- _HOW TO COMPLETE THIS TASK_:
Your reply should hold every entry below exactly as written and none of the pictures.

== Segment start ==

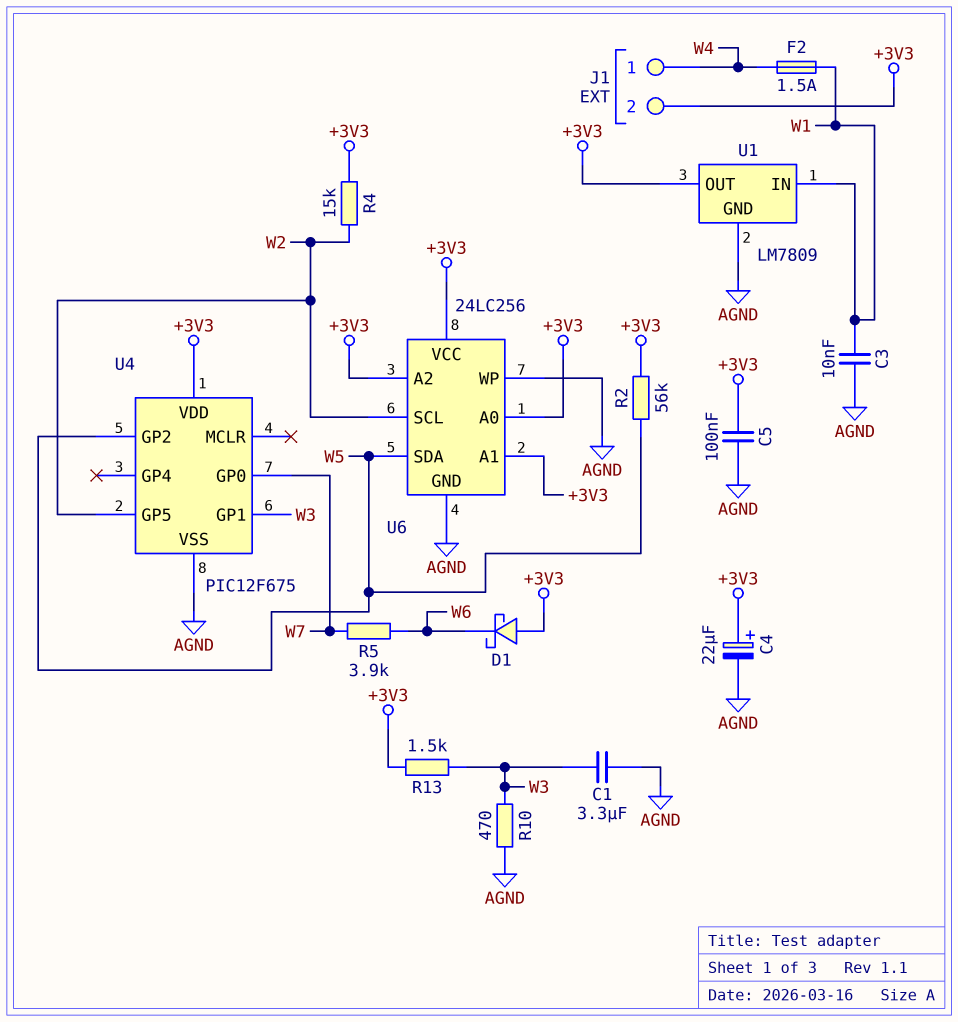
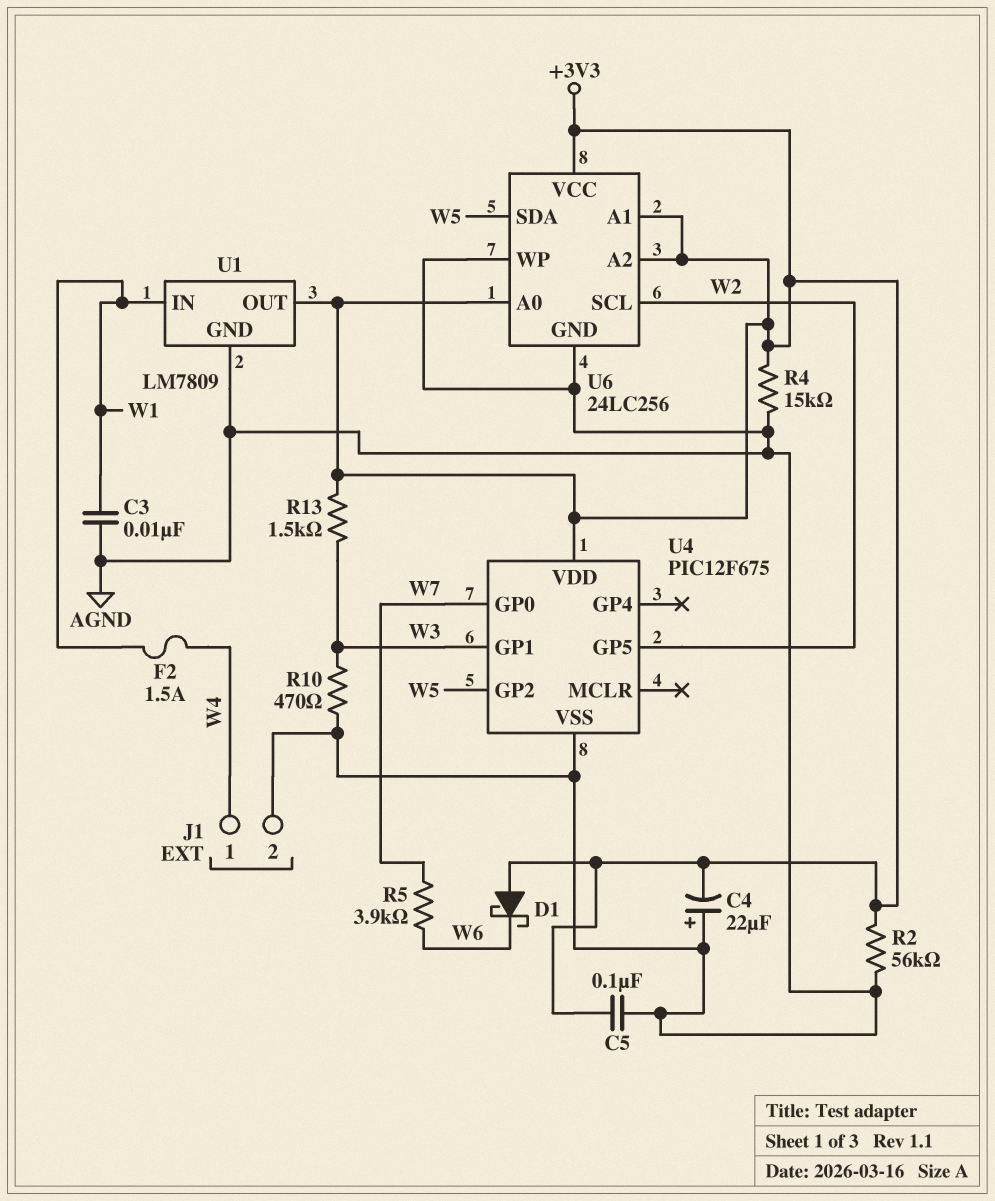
C1: 3.3uF (AGND, W3) -> none
C4: 22uF (plus +3V3, minus AGND) -> 22uF (plus AGND, minus +3V3)
J1 pin 2: +3V3 -> AGND
R2: 56k (+3V3, W5) -> 56k (+3V3, AGND)
R4: 15k (+3V3, W2) -> 15k (+3V3, AGND)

== Segment end ==

- _SOLUTION FOR THIS PROBLEM_:
C1: 3.3uF (AGND, W3) -> none
C4: 22uF (plus +3V3, minus AGND) -> 22uF (plus AGND, minus +3V3)
J1 pin 2: +3V3 -> AGND
R2: 56k (+3V3, W5) -> 56k (+3V3, AGND)
R4: 15k (+3V3, W2) -> 15k (+3V3, AGND)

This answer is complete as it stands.